Task to carry out. Where the data below shows a picture, leave that picture out and copy the rest exactly.

Input records: Begin

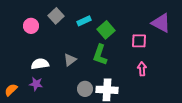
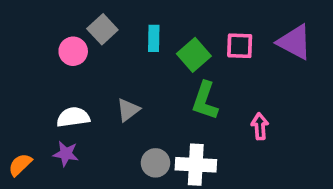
cyan rectangle: (84, 21) -> (154, 38), turned -64
pink circle: (31, 26) -> (73, 51), moved
pink square: (139, 41) -> (240, 46), moved
green L-shape: (100, 55) -> (205, 101), moved

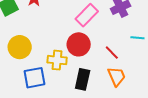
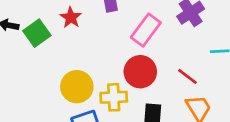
yellow circle: (20, 47) -> (77, 87), moved

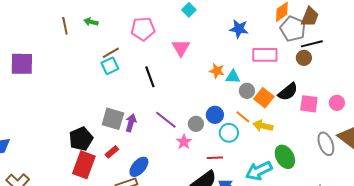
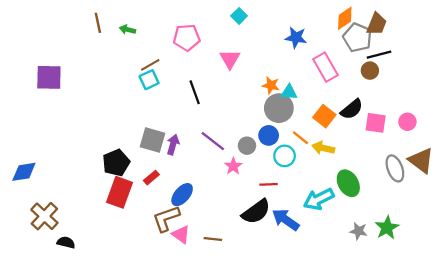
brown line: (65, 26) -> (98, 23), moved
pink rectangle: (265, 55) -> (325, 67), turned 60
gray circle: (247, 91) -> (279, 108), moved, size x1.6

Input records: End

Output of the exercise.
cyan rectangle: (84, 21) -> (154, 38), turned -64
pink circle: (31, 26) -> (73, 51), moved
pink square: (139, 41) -> (240, 46), moved
green L-shape: (100, 55) -> (205, 101), moved

yellow circle: (20, 47) -> (77, 87), moved

brown line: (65, 26) -> (98, 23), moved
pink rectangle: (265, 55) -> (325, 67), turned 60
gray circle: (247, 91) -> (279, 108), moved, size x1.6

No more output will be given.